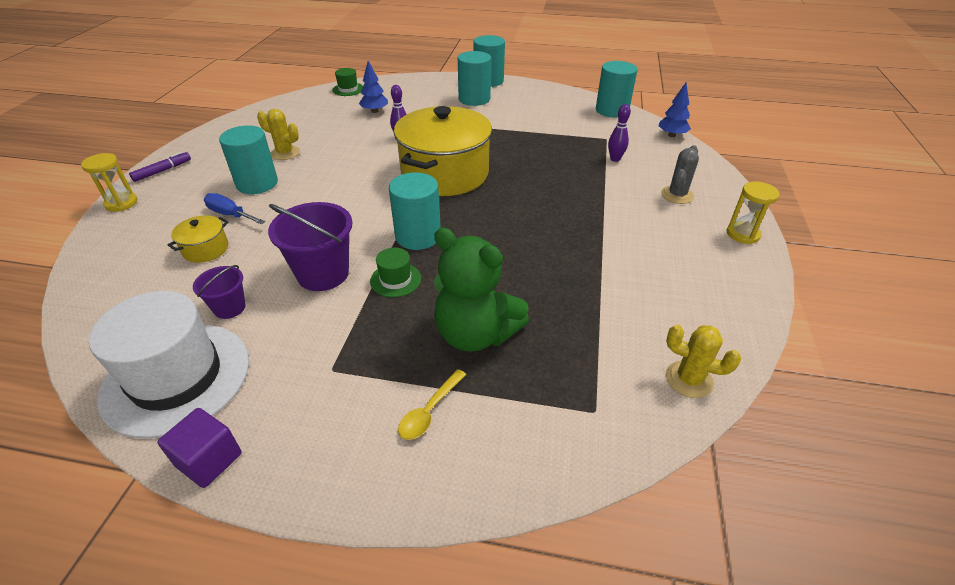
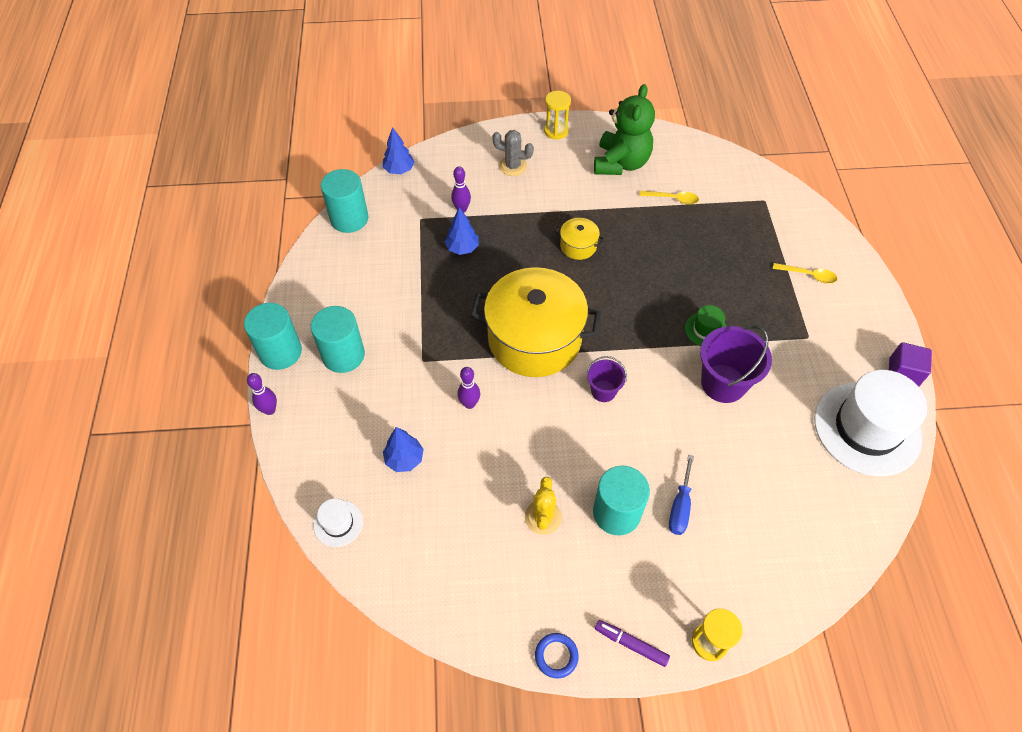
camera: 105 degrees left, 15 degrees up
(191, 143) = (556, 656): none -> blue ring
(205, 249) = (738, 496): yellow pot -> yellow pot (578, 246)
(229, 308) = (792, 432): purple bucket -> purple bucket (603, 391)
(348, 89) = (338, 523): green hat -> white hat
(418, 236) = (644, 331): turquoise cylinder -> none
(444, 76) = (269, 410): none -> purple bowling pin
(475, 334) = (735, 266): green teddy bear -> green teddy bear (621, 163)
(564, 153) = (462, 248): none -> blue tree
(611, 306) = (672, 199): none -> yellow spoon
(689, 379) = (718, 161): yellow cactus -> none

+ + + +

> WHAT THE TASK REQUIRES: Each entry above must be set down word for word; none of its pictures belong in the copy.

> EXERCISE OUTPUT:
camera: 105 degrees left, 15 degrees up
(191, 143) = (556, 656): none -> blue ring
(205, 249) = (738, 496): yellow pot -> yellow pot (578, 246)
(229, 308) = (792, 432): purple bucket -> purple bucket (603, 391)
(348, 89) = (338, 523): green hat -> white hat
(418, 236) = (644, 331): turquoise cylinder -> none
(444, 76) = (269, 410): none -> purple bowling pin
(475, 334) = (735, 266): green teddy bear -> green teddy bear (621, 163)
(564, 153) = (462, 248): none -> blue tree
(611, 306) = (672, 199): none -> yellow spoon
(689, 379) = (718, 161): yellow cactus -> none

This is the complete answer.